Korte opdracht ->
Kun je alle regels van het materiaal hieronder ongewijzigd afdrukken?
==========
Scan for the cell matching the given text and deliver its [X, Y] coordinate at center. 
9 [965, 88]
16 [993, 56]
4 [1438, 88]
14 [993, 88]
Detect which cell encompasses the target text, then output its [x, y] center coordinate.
==========
Schriftelijk antwoord ->
Scan for the cell matching the given text and deliver its [X, Y] coordinate at center. 
9 [965, 88]
16 [993, 56]
4 [1438, 88]
14 [993, 88]
Detect which cell encompasses the target text, then output its [x, y] center coordinate.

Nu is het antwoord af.